:: EXERCISE DATA ::
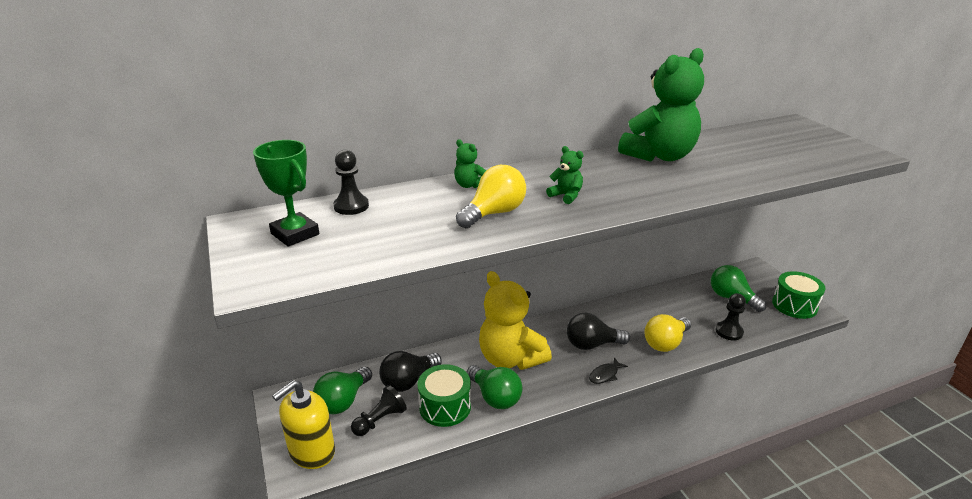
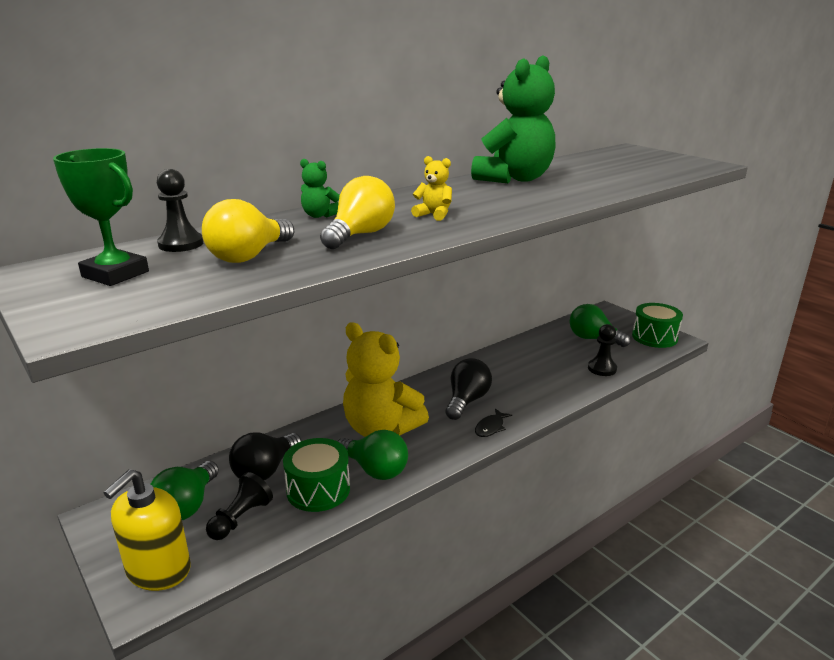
camera: 15 degrees left, 5 degrees down
(566, 196) = (434, 215): green teddy bear -> yellow teddy bear
(592, 344) = (467, 401): black light bulb -> black light bulb turned 135 degrees clockwise
(665, 343) = (543, 388): yellow light bulb -> yellow light bulb (249, 256)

:: EXERCISE BRIEF ::
Copy out each line from the listing that contains the string "bulb".

:: ANSWER FOR THIS EXERCISE ::
(592, 344) = (467, 401): black light bulb -> black light bulb turned 135 degrees clockwise
(665, 343) = (543, 388): yellow light bulb -> yellow light bulb (249, 256)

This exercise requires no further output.